Segment Open
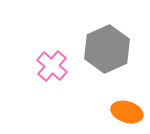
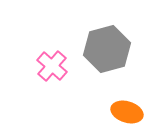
gray hexagon: rotated 9 degrees clockwise
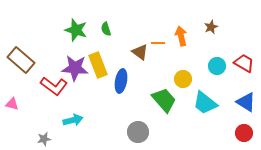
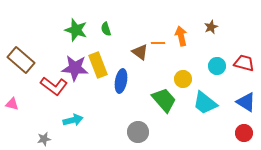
red trapezoid: rotated 15 degrees counterclockwise
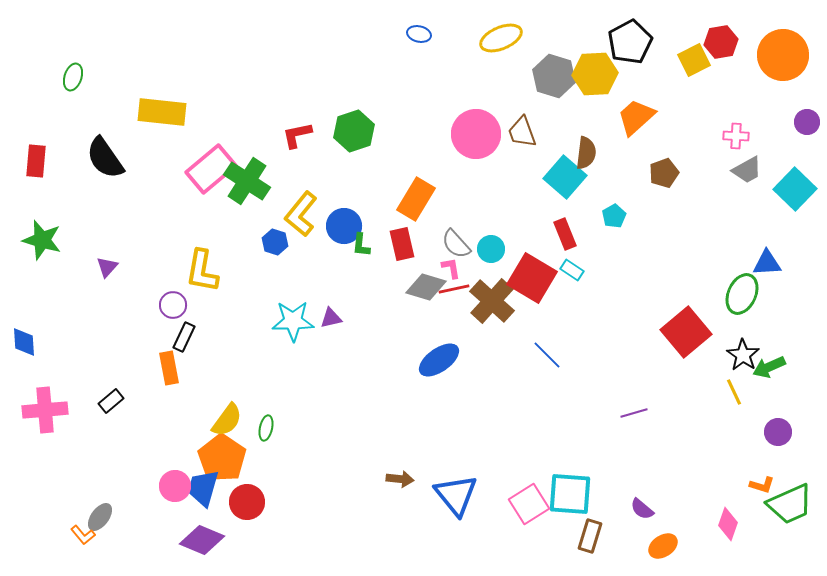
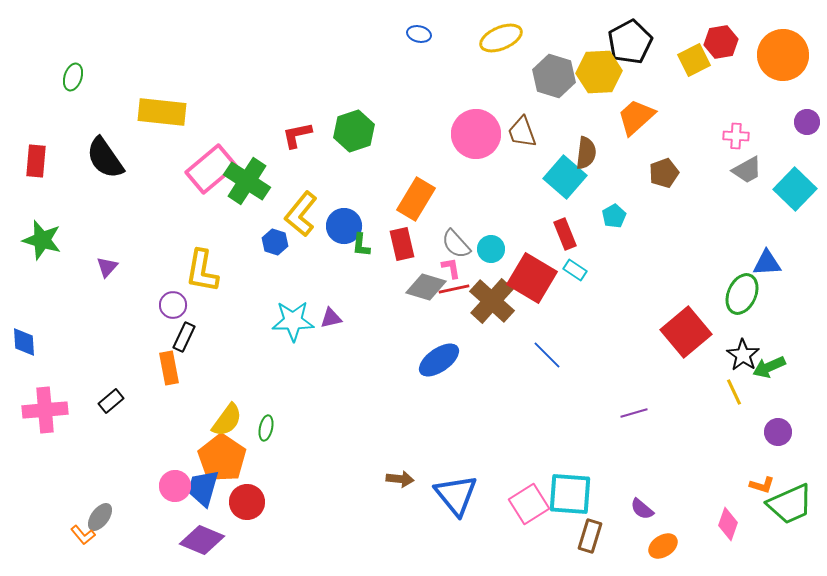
yellow hexagon at (595, 74): moved 4 px right, 2 px up
cyan rectangle at (572, 270): moved 3 px right
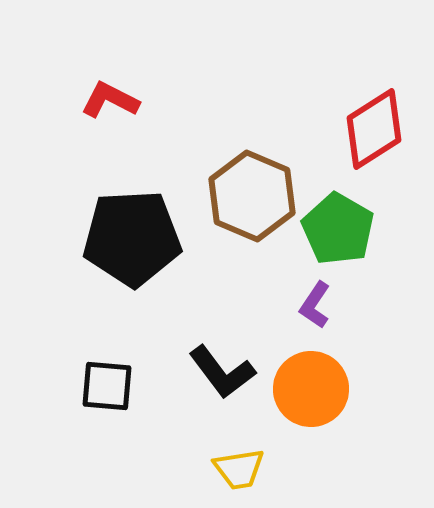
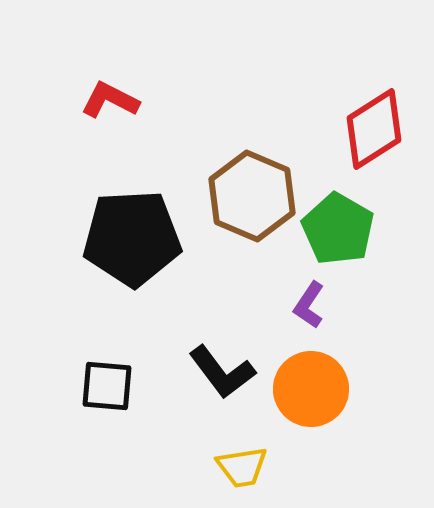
purple L-shape: moved 6 px left
yellow trapezoid: moved 3 px right, 2 px up
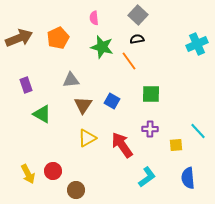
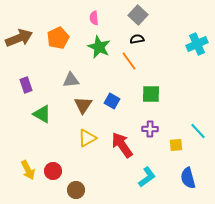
green star: moved 3 px left; rotated 10 degrees clockwise
yellow arrow: moved 4 px up
blue semicircle: rotated 10 degrees counterclockwise
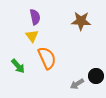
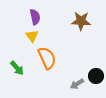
green arrow: moved 1 px left, 2 px down
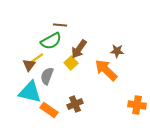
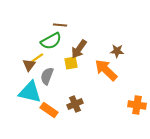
yellow square: rotated 32 degrees clockwise
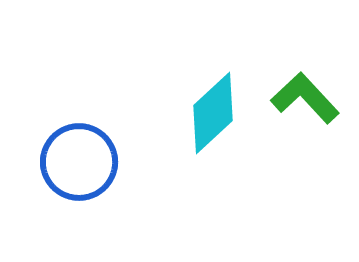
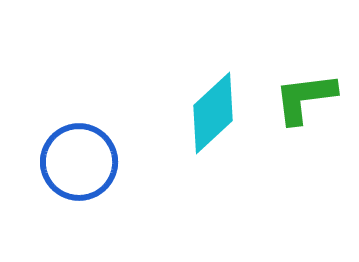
green L-shape: rotated 54 degrees counterclockwise
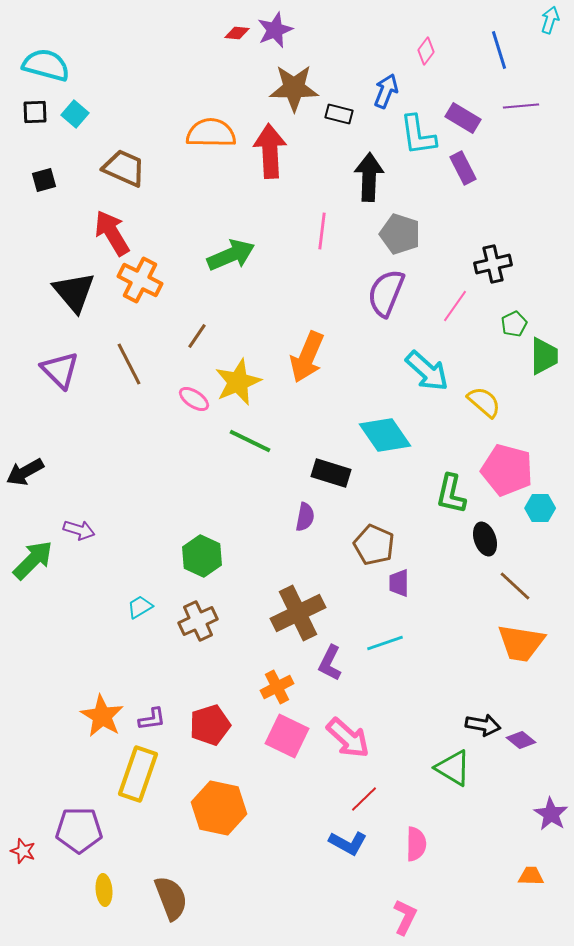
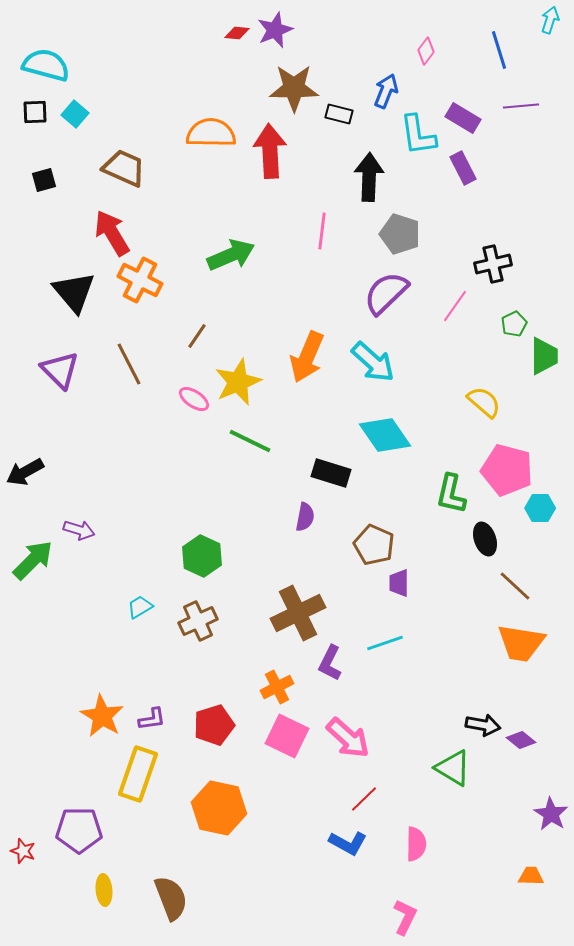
purple semicircle at (386, 293): rotated 24 degrees clockwise
cyan arrow at (427, 371): moved 54 px left, 9 px up
red pentagon at (210, 725): moved 4 px right
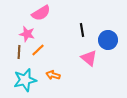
Segment Closed
TASK OBJECTIVE: Repeat, word for word and with no pictures, only the lines running from the beginning of the data to the line that contains "yellow square: rotated 32 degrees clockwise".

SOLUTION TO THE EXERCISE:
gray hexagon: rotated 9 degrees clockwise
red trapezoid: rotated 15 degrees counterclockwise
yellow hexagon at (595, 74): moved 4 px right, 2 px up
cyan rectangle at (572, 270): moved 3 px right
purple L-shape: moved 6 px left
yellow trapezoid: moved 3 px right, 2 px up
green star: moved 3 px left; rotated 10 degrees clockwise
yellow arrow: moved 4 px up
blue semicircle: rotated 10 degrees counterclockwise
green arrow: moved 1 px left, 2 px down
yellow square: rotated 32 degrees clockwise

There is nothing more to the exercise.